--- SUPPLIED RECORDS ---

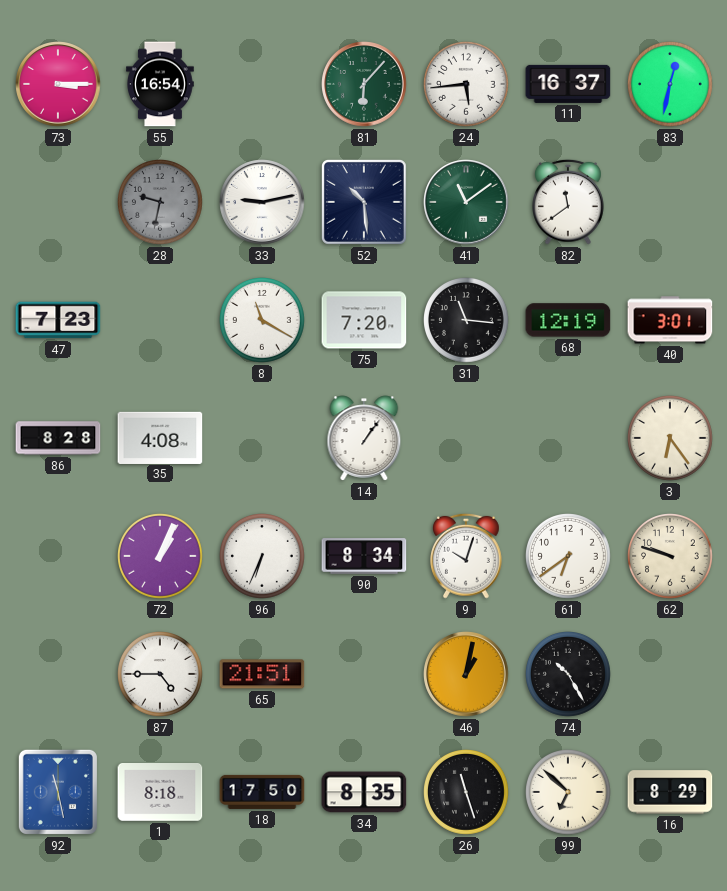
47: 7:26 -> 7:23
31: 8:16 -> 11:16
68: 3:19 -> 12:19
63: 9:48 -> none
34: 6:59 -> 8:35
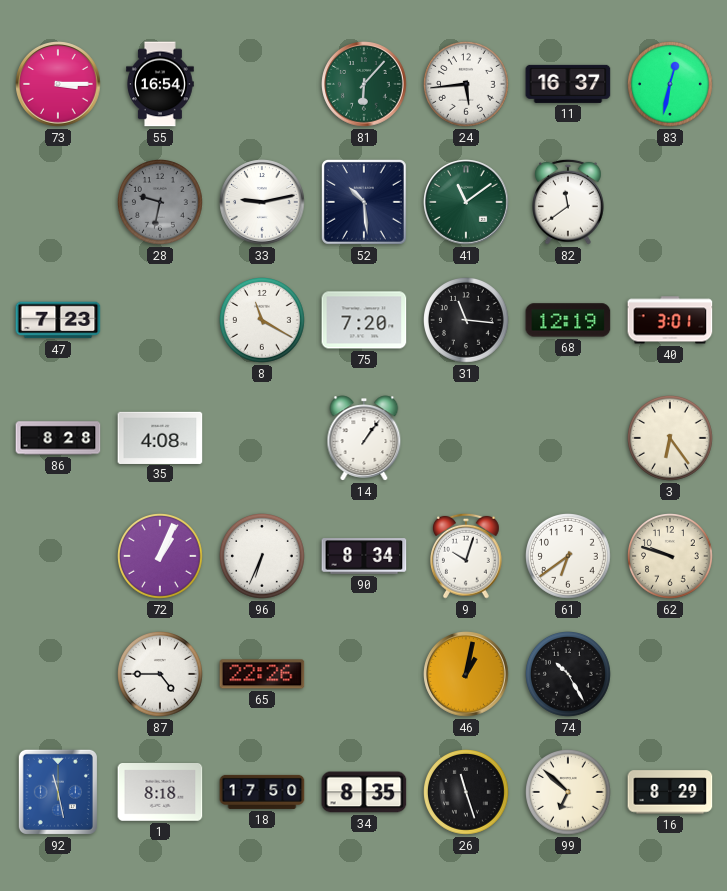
65: 21:51 -> 22:26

---

#### [EXERCISE REQUIREMENTS]
Reproduce the listing line for line, leaving out the pictures.

#### [RESPONSE FOR THIS EXERCISE]
47: 7:26 -> 7:23
31: 8:16 -> 11:16
68: 3:19 -> 12:19
63: 9:48 -> none
34: 6:59 -> 8:35
65: 21:51 -> 22:26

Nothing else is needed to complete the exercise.